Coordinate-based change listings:
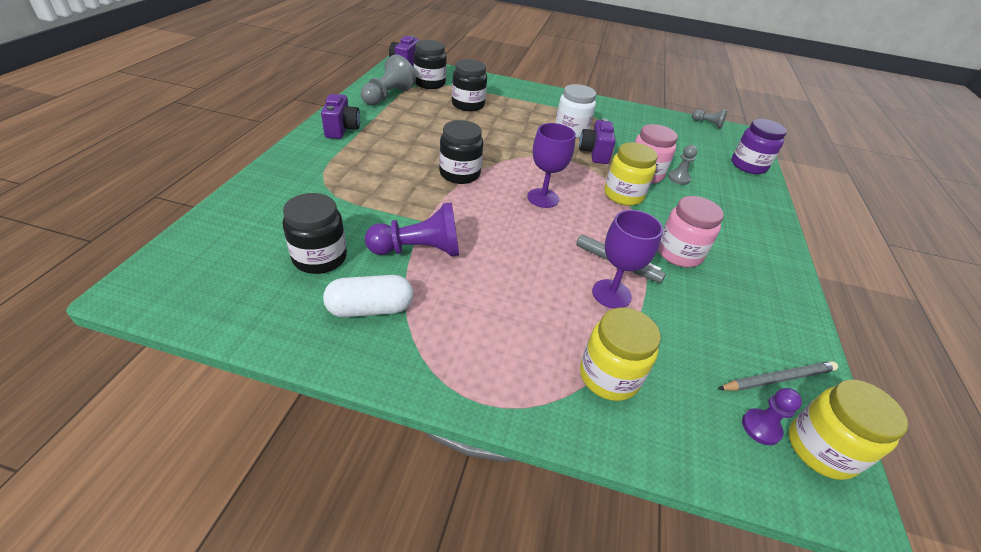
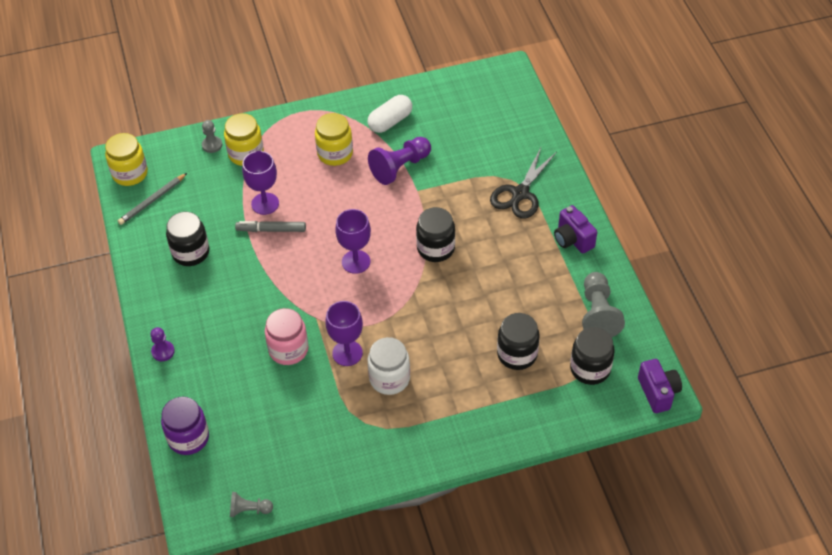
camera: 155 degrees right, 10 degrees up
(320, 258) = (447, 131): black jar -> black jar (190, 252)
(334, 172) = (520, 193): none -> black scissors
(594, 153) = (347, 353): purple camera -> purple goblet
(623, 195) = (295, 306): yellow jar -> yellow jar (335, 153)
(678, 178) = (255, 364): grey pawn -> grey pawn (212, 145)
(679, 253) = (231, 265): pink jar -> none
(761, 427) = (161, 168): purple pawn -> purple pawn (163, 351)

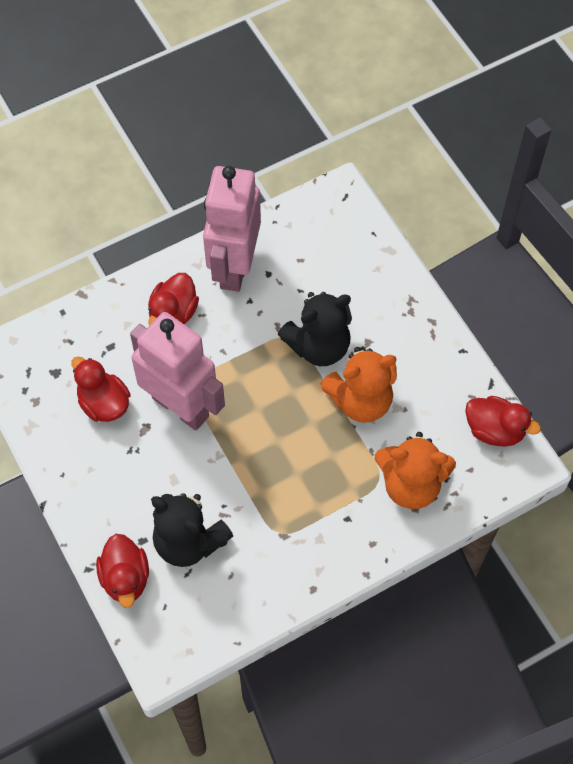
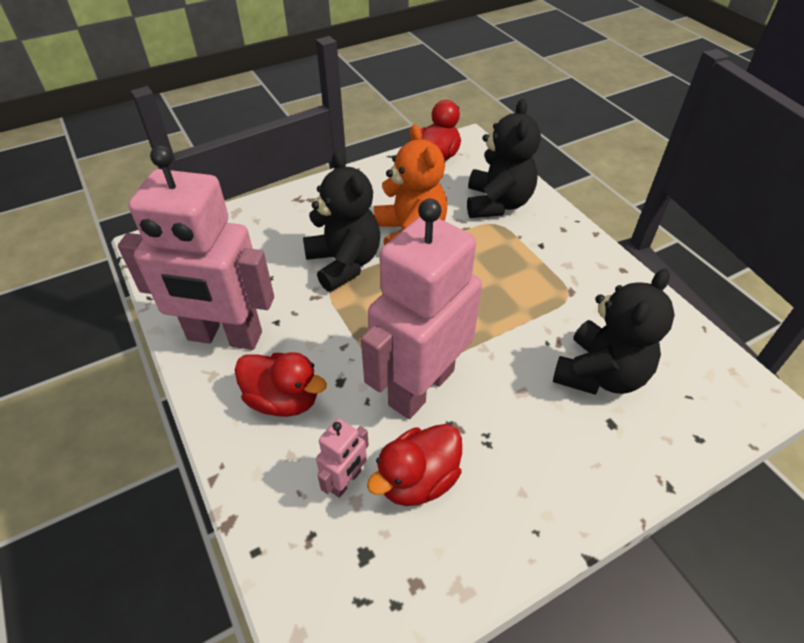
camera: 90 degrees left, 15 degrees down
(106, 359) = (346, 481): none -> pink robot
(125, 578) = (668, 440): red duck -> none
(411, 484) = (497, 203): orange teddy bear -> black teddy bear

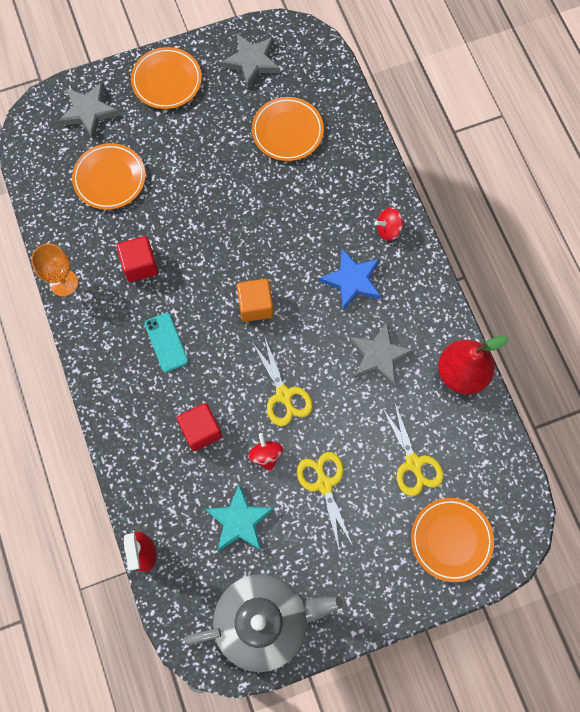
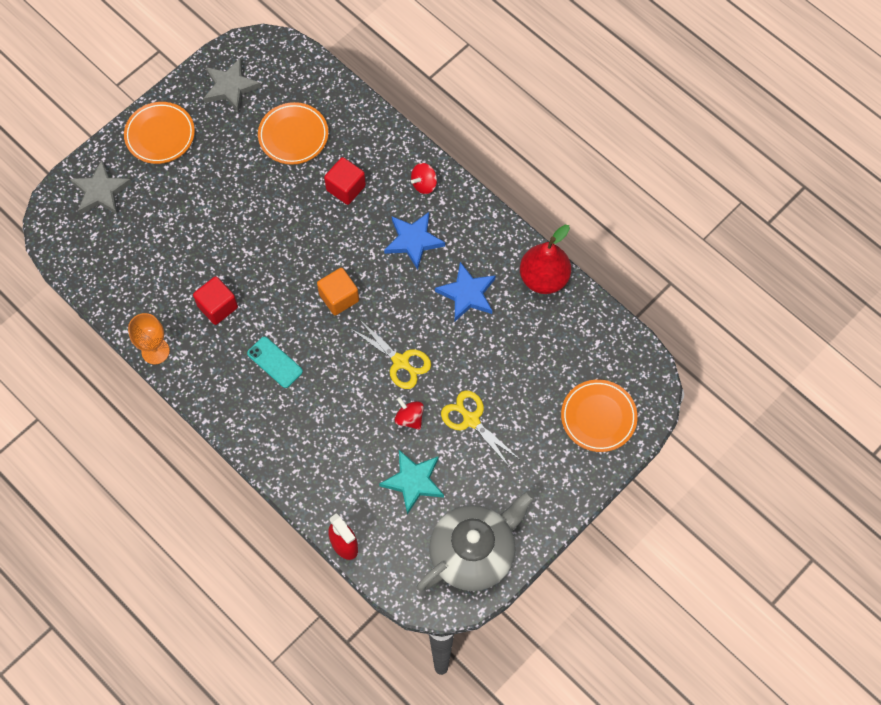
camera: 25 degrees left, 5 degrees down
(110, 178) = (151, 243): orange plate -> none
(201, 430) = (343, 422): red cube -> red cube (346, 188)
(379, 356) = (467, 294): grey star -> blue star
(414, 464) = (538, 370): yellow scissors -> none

Activity: Tell how many lines in the records above contain "none", giving the number and no other words.

Solution for this problem: 6